AVAILABLE DATA:
--- --- ---

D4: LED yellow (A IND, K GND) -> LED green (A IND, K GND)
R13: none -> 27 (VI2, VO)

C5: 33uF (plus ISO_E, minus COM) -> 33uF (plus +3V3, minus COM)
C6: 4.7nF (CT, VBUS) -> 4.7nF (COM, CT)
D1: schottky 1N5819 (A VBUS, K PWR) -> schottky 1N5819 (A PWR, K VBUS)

--- --- ---

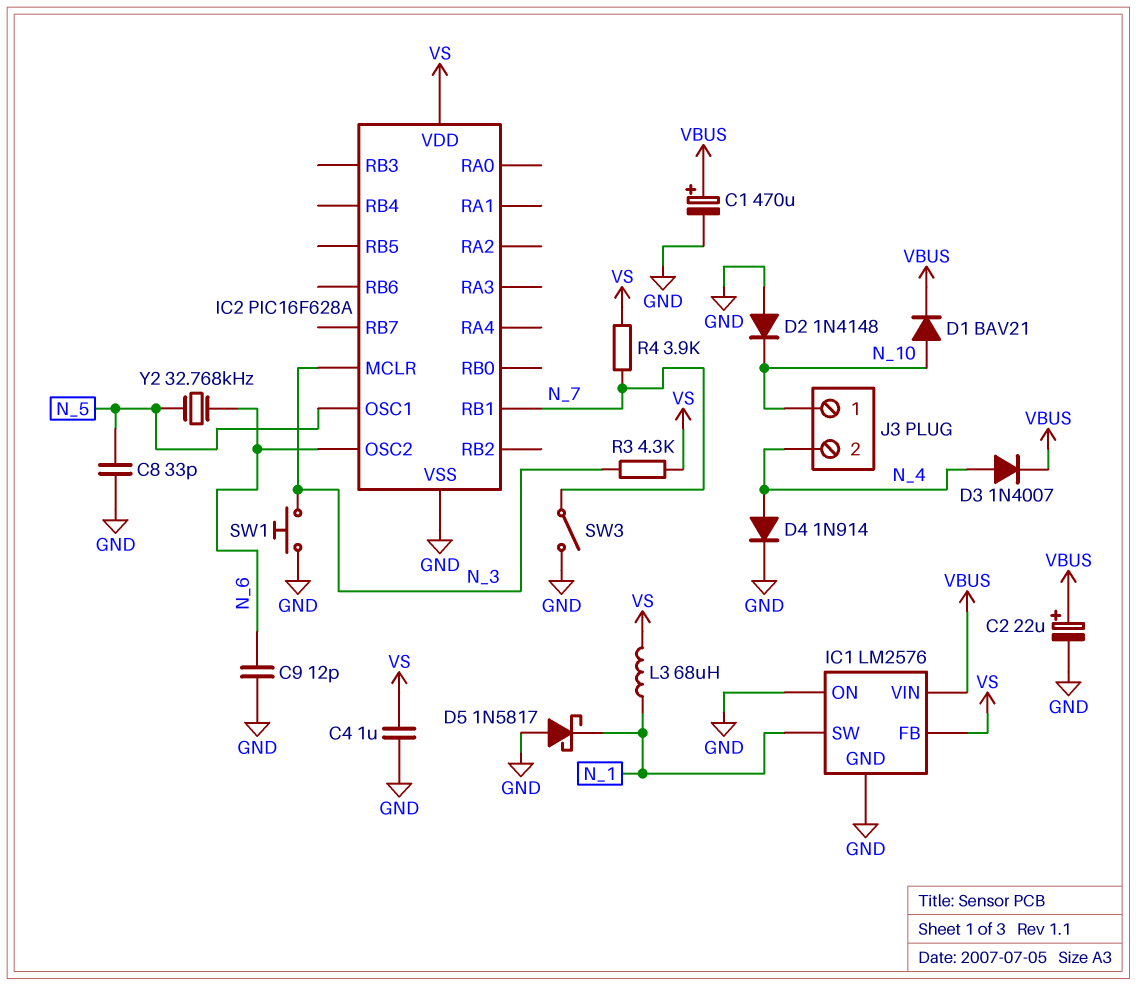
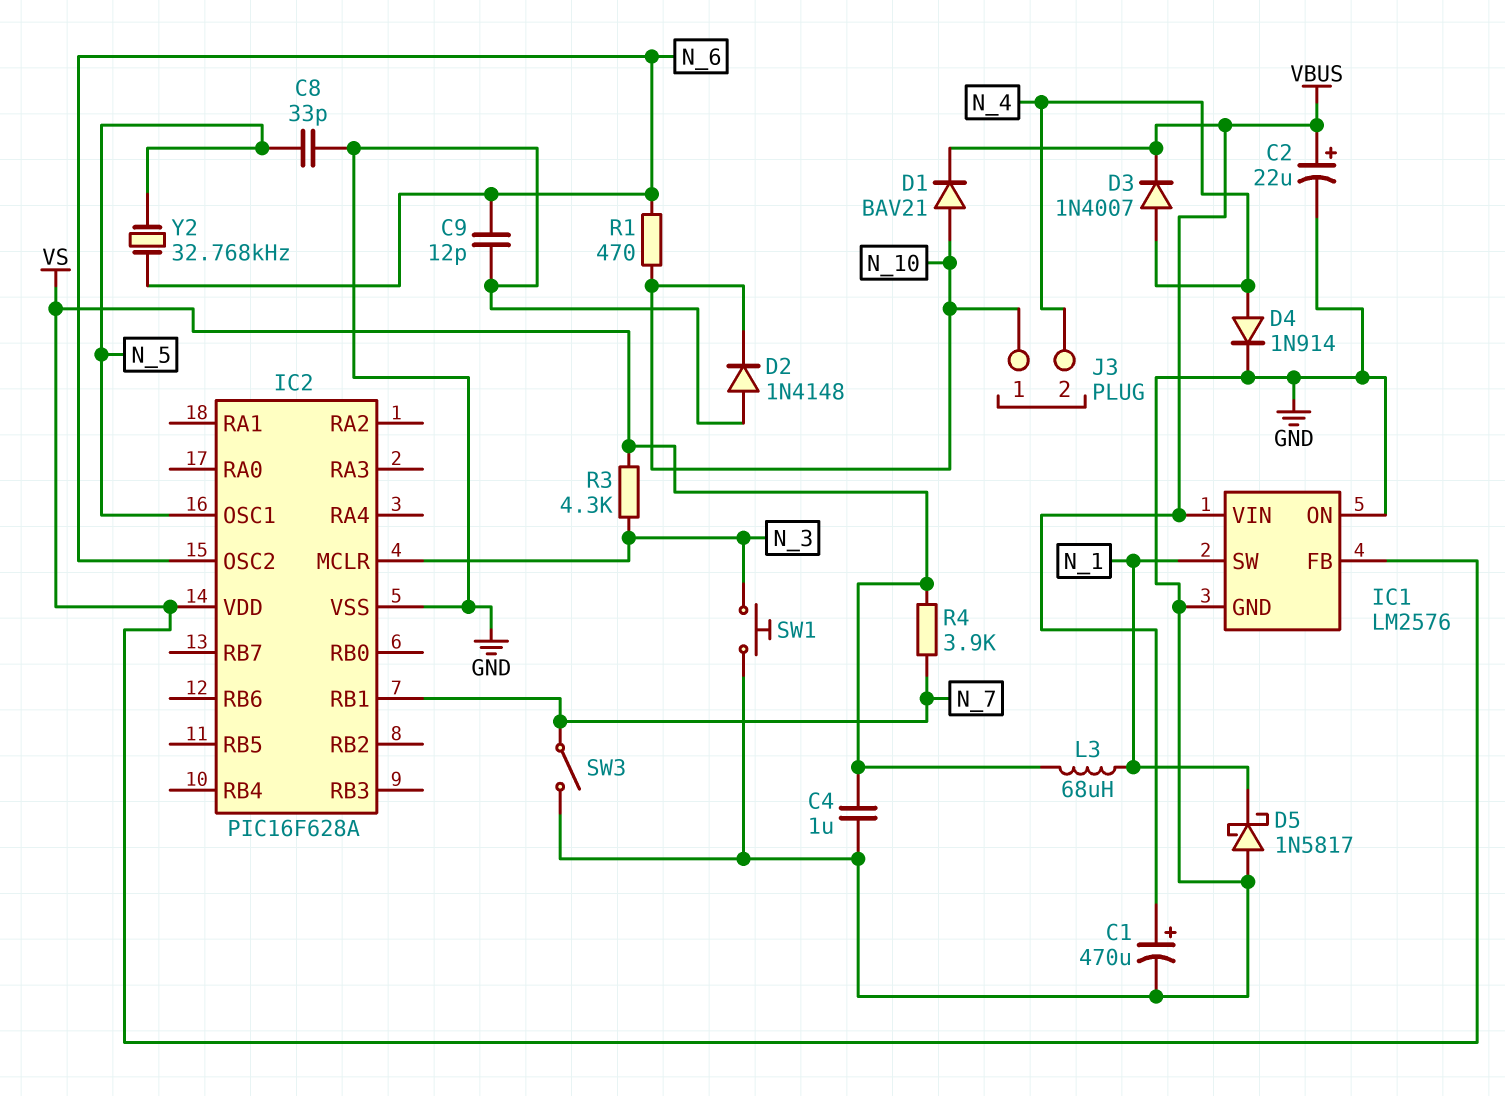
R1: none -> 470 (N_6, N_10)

--- --- ---

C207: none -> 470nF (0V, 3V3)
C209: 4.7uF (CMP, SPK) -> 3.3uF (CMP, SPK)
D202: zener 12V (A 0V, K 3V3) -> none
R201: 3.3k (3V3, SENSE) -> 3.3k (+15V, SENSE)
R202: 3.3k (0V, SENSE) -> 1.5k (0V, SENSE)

--- --- ---

WORK INSTRUCTIONS: Everything above from the line containing "C5: 33uF (plus" down to the line containing "D1: schottky 1N5819" should be copied exactly, both end lines included, and nothing else.

TASK RESULT:
C5: 33uF (plus ISO_E, minus COM) -> 33uF (plus +3V3, minus COM)
C6: 4.7nF (CT, VBUS) -> 4.7nF (COM, CT)
D1: schottky 1N5819 (A VBUS, K PWR) -> schottky 1N5819 (A PWR, K VBUS)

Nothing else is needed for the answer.